_WHAT THE TASK REQUIRES_
Without the pictures, print each of the records below exactly as it appears.

[DATA SHOWN Boundary: Start]

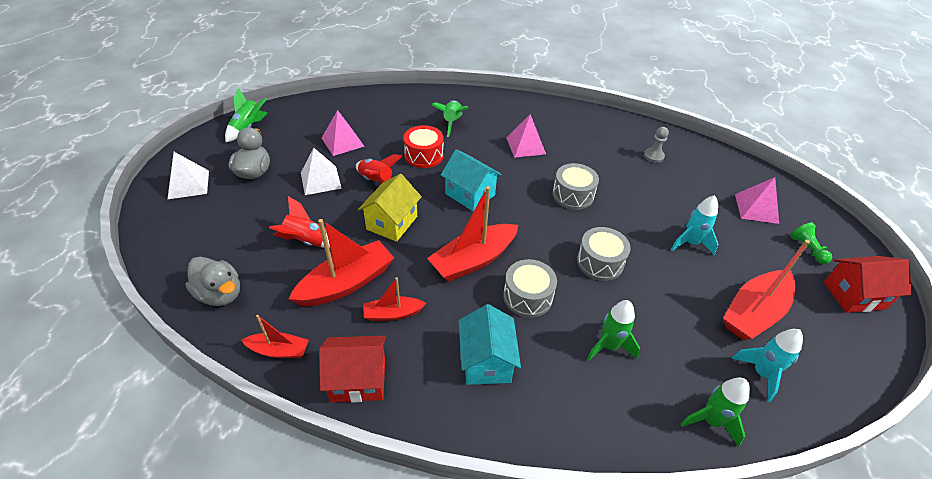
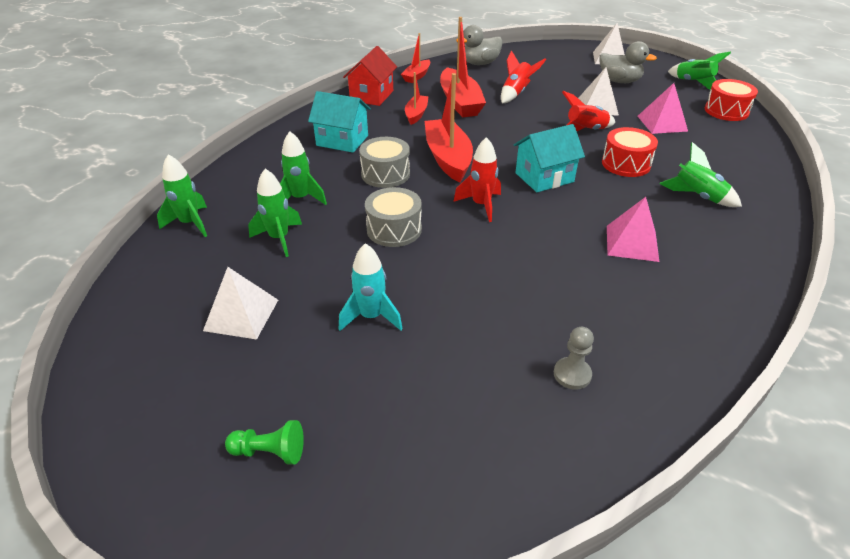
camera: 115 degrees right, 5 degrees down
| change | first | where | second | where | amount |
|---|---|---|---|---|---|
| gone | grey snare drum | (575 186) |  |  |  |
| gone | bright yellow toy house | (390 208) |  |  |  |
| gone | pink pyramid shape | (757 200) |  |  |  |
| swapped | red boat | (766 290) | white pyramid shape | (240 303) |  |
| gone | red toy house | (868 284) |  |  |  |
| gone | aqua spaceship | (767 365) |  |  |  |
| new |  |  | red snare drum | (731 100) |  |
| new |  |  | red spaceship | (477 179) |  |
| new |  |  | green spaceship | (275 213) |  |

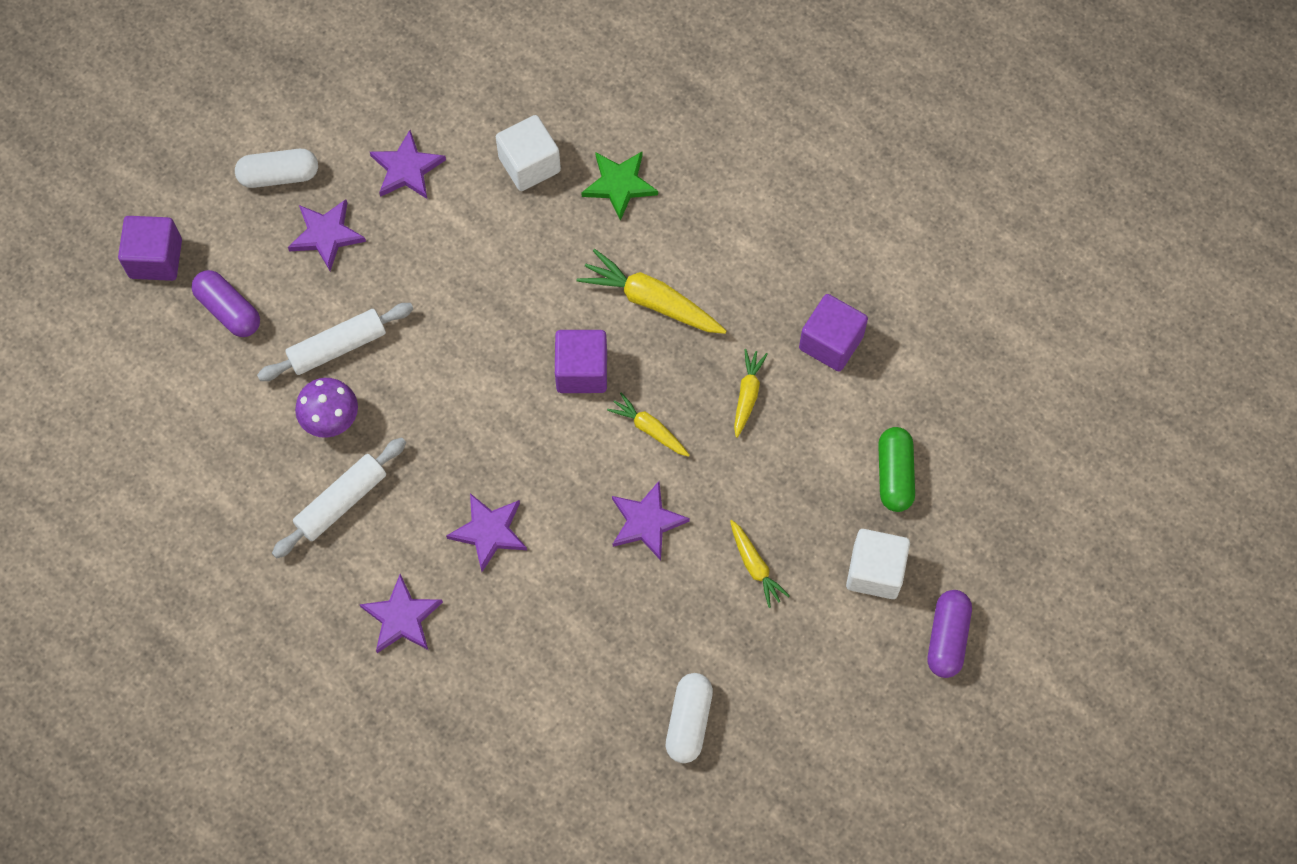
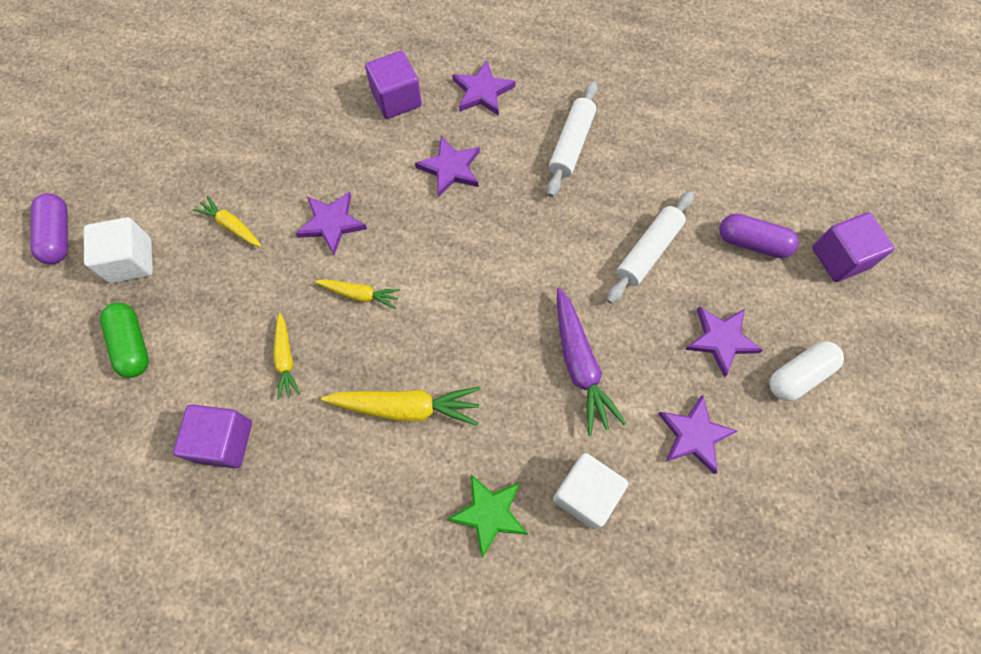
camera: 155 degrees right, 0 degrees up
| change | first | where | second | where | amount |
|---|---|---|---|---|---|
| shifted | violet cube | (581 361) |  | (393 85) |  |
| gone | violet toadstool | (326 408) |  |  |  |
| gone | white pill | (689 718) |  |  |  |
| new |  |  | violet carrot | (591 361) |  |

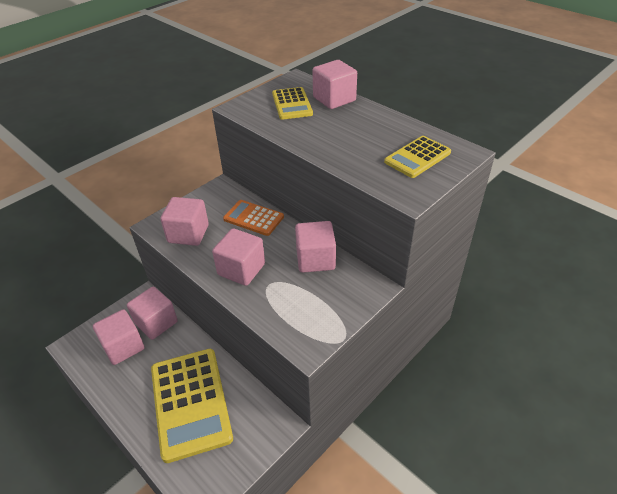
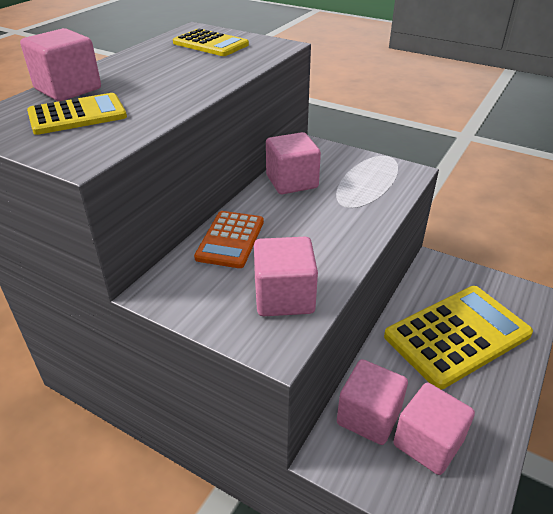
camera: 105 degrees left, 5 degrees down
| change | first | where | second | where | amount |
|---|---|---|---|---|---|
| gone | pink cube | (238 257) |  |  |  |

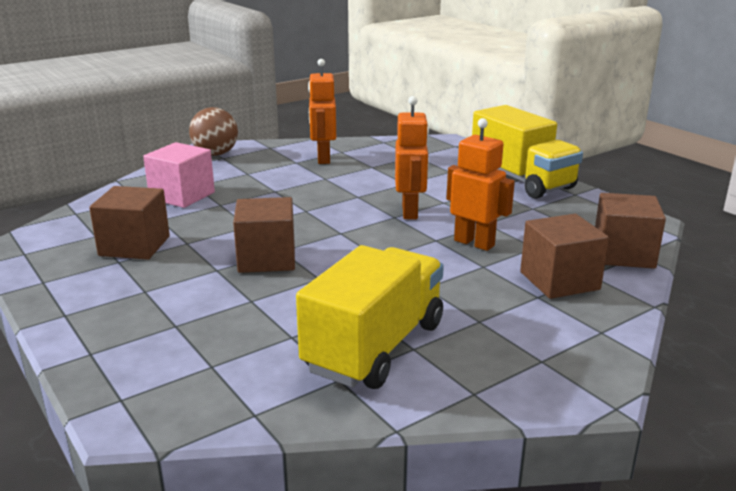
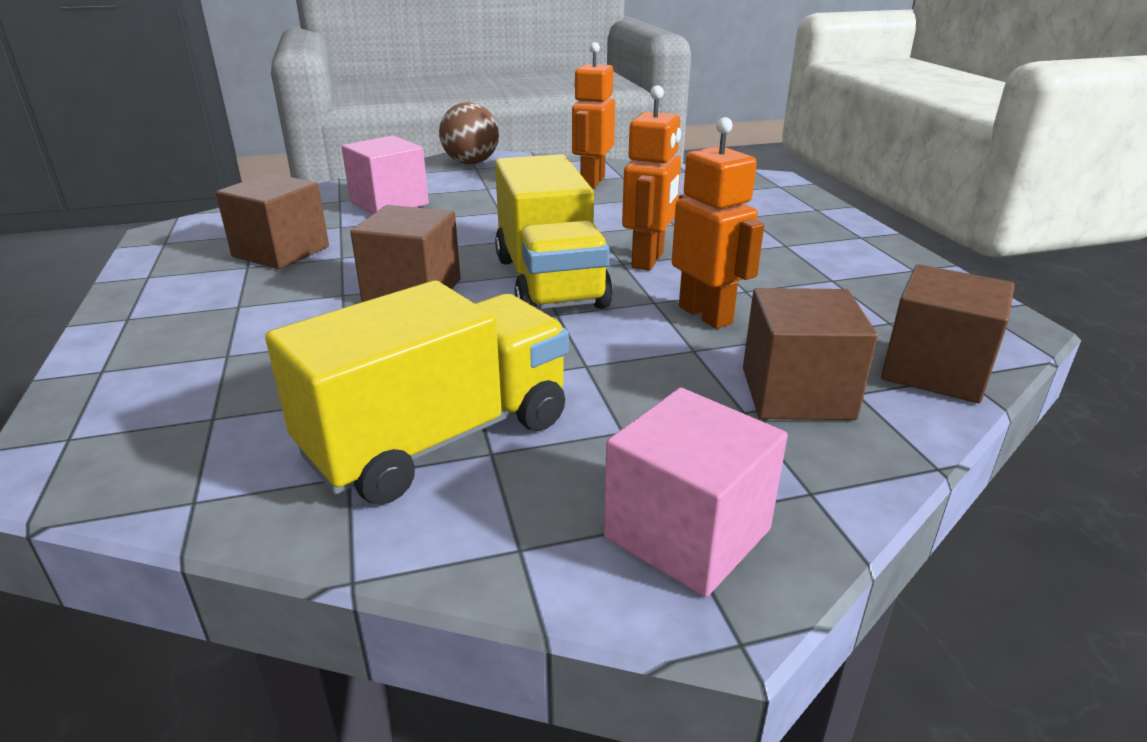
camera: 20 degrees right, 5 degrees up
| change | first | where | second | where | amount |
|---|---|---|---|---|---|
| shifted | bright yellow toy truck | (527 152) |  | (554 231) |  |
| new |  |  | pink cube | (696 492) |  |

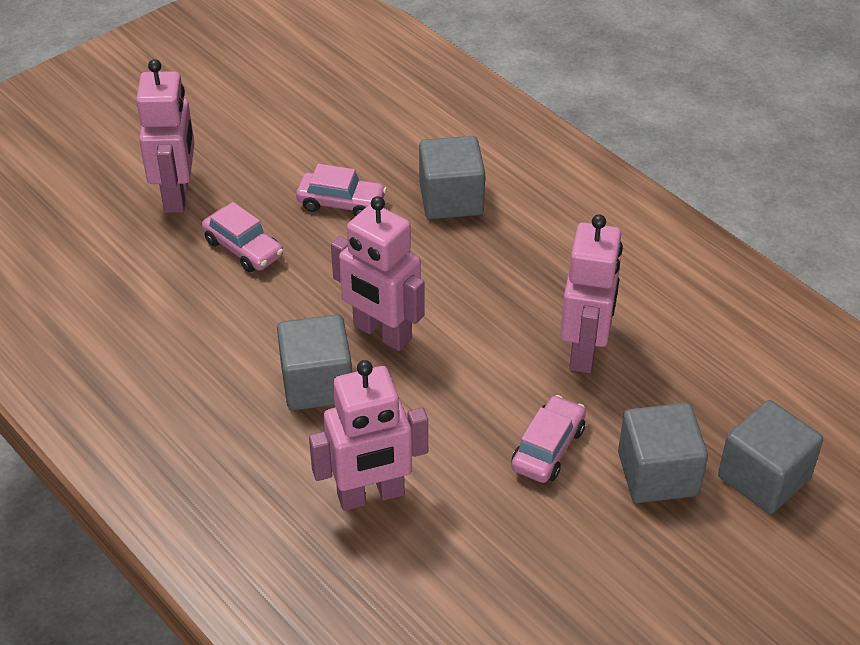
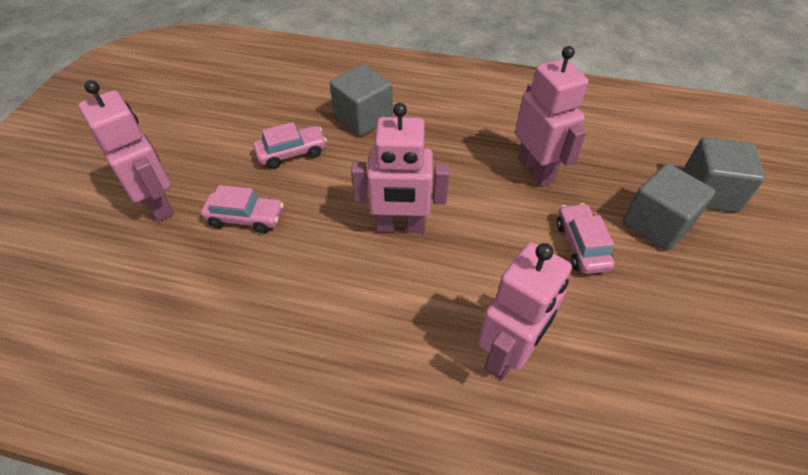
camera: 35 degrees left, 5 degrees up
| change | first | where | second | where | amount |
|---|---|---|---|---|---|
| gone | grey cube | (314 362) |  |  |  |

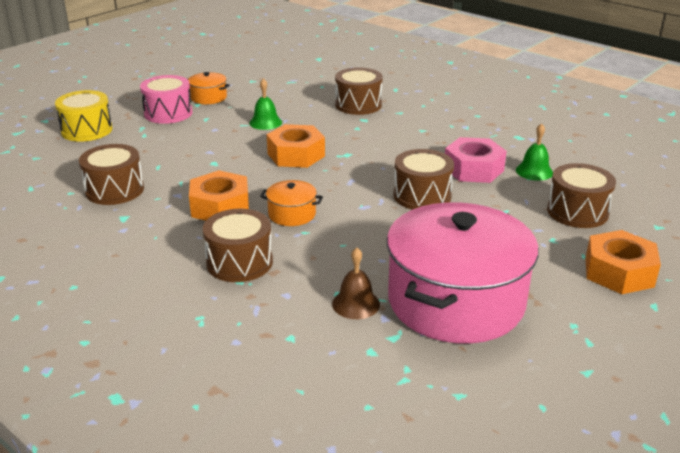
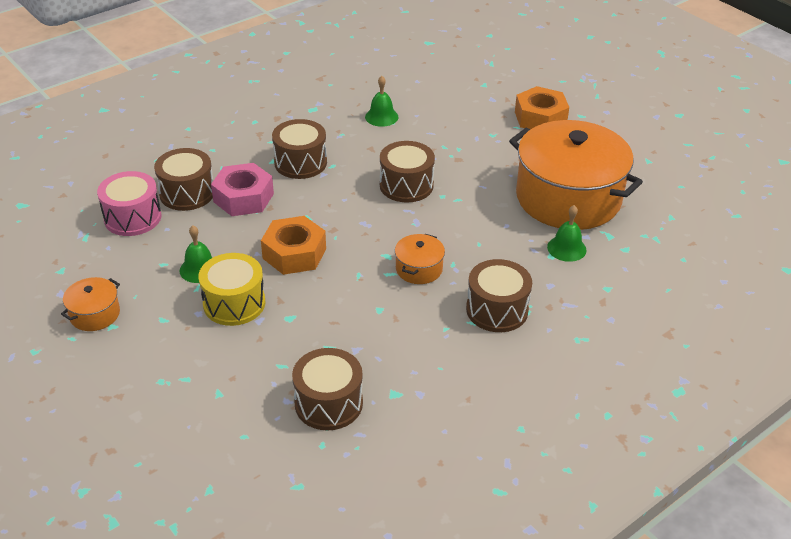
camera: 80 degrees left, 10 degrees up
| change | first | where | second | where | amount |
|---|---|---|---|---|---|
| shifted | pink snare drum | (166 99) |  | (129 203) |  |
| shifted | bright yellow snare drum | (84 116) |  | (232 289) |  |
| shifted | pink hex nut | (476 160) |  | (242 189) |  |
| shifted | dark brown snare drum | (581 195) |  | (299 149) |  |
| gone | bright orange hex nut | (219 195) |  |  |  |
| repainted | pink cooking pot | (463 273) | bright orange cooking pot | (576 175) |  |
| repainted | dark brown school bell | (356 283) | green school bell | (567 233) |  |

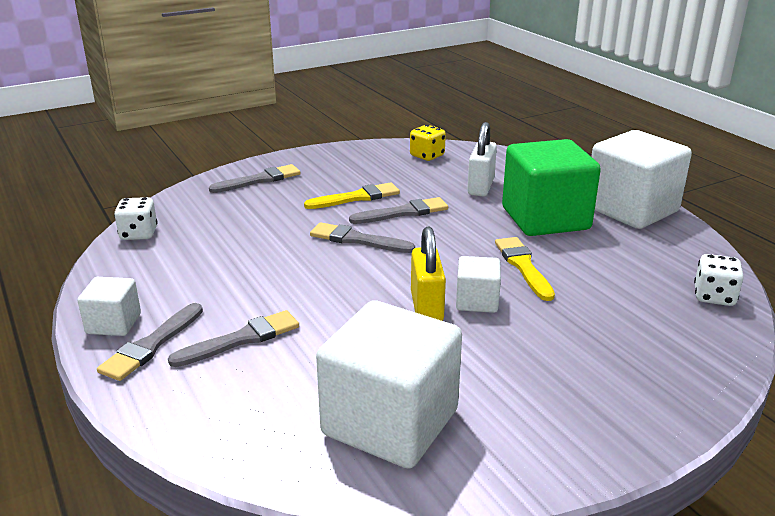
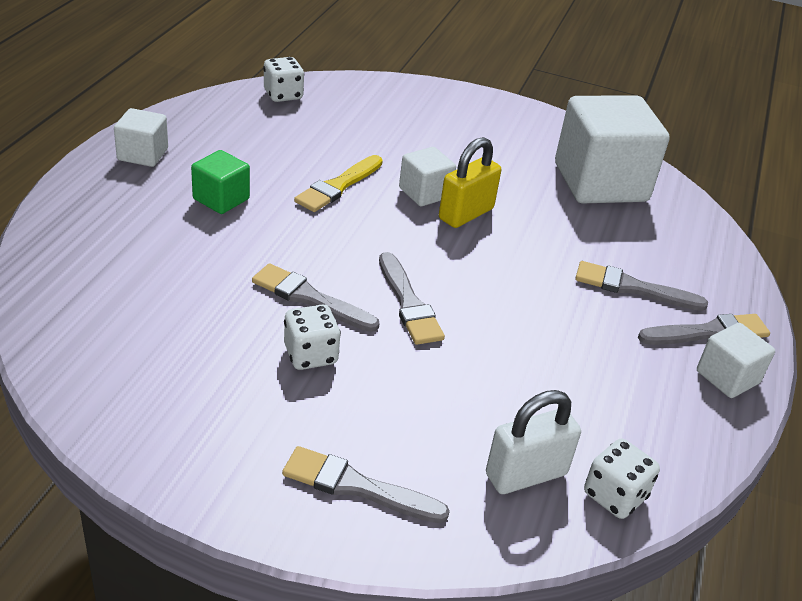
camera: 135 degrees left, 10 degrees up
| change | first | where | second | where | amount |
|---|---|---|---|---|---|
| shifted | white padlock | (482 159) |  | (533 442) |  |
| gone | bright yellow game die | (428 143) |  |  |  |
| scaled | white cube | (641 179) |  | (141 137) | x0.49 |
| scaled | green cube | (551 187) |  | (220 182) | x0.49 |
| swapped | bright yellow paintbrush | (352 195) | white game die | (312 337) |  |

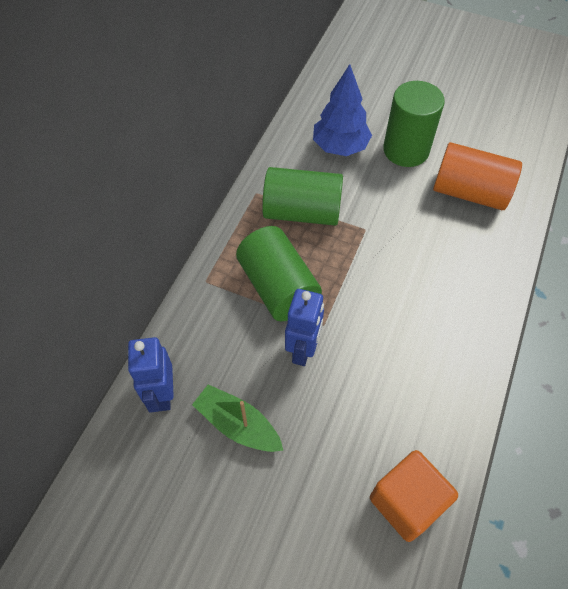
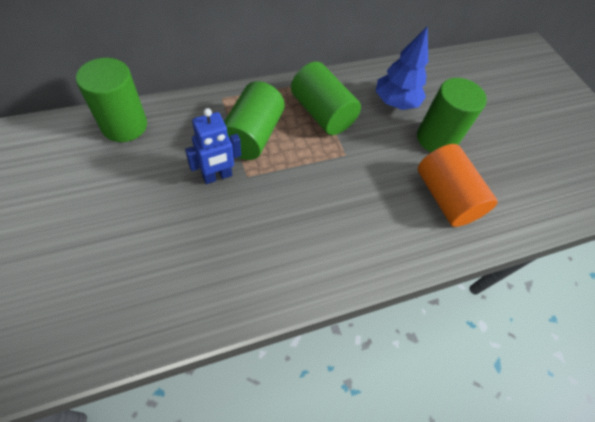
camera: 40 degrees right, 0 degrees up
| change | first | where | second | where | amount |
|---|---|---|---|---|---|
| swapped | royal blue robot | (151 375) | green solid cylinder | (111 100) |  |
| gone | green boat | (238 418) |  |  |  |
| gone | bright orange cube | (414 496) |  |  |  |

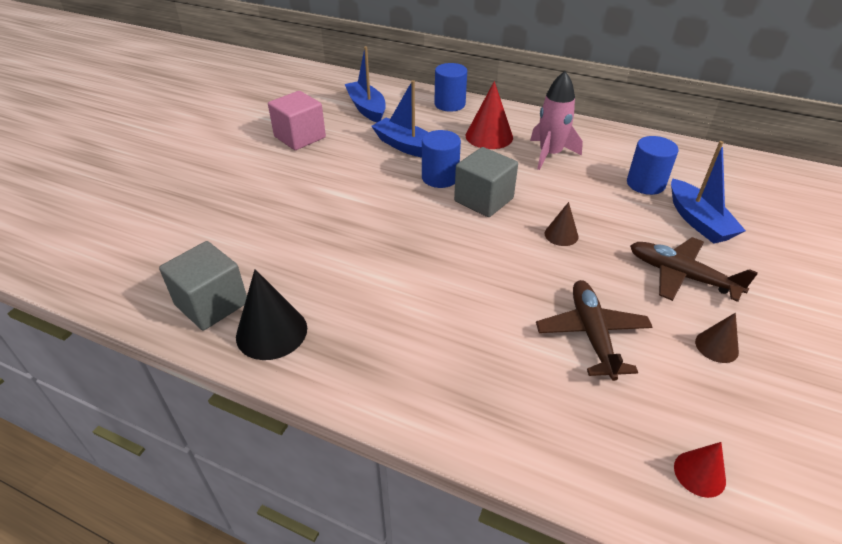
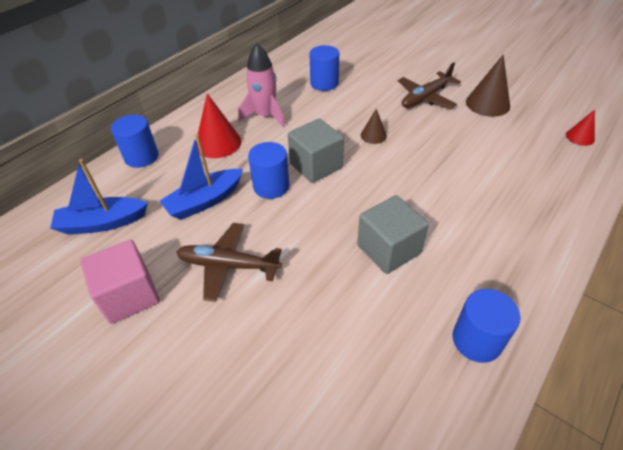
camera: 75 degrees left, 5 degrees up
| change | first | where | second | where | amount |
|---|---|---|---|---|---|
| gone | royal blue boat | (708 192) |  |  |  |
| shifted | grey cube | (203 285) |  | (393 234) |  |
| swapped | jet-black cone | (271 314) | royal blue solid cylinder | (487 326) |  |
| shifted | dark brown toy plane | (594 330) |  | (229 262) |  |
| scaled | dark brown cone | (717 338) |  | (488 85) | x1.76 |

[DATA SHOWN Boundary: End]

_RESPONSE TO THE EXERCISE_
camera: 115 degrees right, 5 degrees down
| change | first | where | second | where | amount |
|---|---|---|---|---|---|
| gone | grey snare drum | (575 186) |  |  |  |
| gone | bright yellow toy house | (390 208) |  |  |  |
| gone | pink pyramid shape | (757 200) |  |  |  |
| swapped | red boat | (766 290) | white pyramid shape | (240 303) |  |
| gone | red toy house | (868 284) |  |  |  |
| gone | aqua spaceship | (767 365) |  |  |  |
| new |  |  | red snare drum | (731 100) |  |
| new |  |  | red spaceship | (477 179) |  |
| new |  |  | green spaceship | (275 213) |  |

camera: 155 degrees right, 0 degrees up
| change | first | where | second | where | amount |
|---|---|---|---|---|---|
| shifted | violet cube | (581 361) |  | (393 85) |  |
| gone | violet toadstool | (326 408) |  |  |  |
| gone | white pill | (689 718) |  |  |  |
| new |  |  | violet carrot | (591 361) |  |

camera: 105 degrees left, 5 degrees down
| change | first | where | second | where | amount |
|---|---|---|---|---|---|
| gone | pink cube | (238 257) |  |  |  |

camera: 20 degrees right, 5 degrees up
| change | first | where | second | where | amount |
|---|---|---|---|---|---|
| shifted | bright yellow toy truck | (527 152) |  | (554 231) |  |
| new |  |  | pink cube | (696 492) |  |

camera: 35 degrees left, 5 degrees up
| change | first | where | second | where | amount |
|---|---|---|---|---|---|
| gone | grey cube | (314 362) |  |  |  |

camera: 80 degrees left, 10 degrees up
| change | first | where | second | where | amount |
|---|---|---|---|---|---|
| shifted | pink snare drum | (166 99) |  | (129 203) |  |
| shifted | bright yellow snare drum | (84 116) |  | (232 289) |  |
| shifted | pink hex nut | (476 160) |  | (242 189) |  |
| shifted | dark brown snare drum | (581 195) |  | (299 149) |  |
| gone | bright orange hex nut | (219 195) |  |  |  |
| repainted | pink cooking pot | (463 273) | bright orange cooking pot | (576 175) |  |
| repainted | dark brown school bell | (356 283) | green school bell | (567 233) |  |

camera: 135 degrees left, 10 degrees up
| change | first | where | second | where | amount |
|---|---|---|---|---|---|
| shifted | white padlock | (482 159) |  | (533 442) |  |
| gone | bright yellow game die | (428 143) |  |  |  |
| scaled | white cube | (641 179) |  | (141 137) | x0.49 |
| scaled | green cube | (551 187) |  | (220 182) | x0.49 |
| swapped | bright yellow paintbrush | (352 195) | white game die | (312 337) |  |

camera: 40 degrees right, 0 degrees up
| change | first | where | second | where | amount |
|---|---|---|---|---|---|
| swapped | royal blue robot | (151 375) | green solid cylinder | (111 100) |  |
| gone | green boat | (238 418) |  |  |  |
| gone | bright orange cube | (414 496) |  |  |  |

camera: 75 degrees left, 5 degrees up
| change | first | where | second | where | amount |
|---|---|---|---|---|---|
| gone | royal blue boat | (708 192) |  |  |  |
| shifted | grey cube | (203 285) |  | (393 234) |  |
| swapped | jet-black cone | (271 314) | royal blue solid cylinder | (487 326) |  |
| shifted | dark brown toy plane | (594 330) |  | (229 262) |  |
| scaled | dark brown cone | (717 338) |  | (488 85) | x1.76 |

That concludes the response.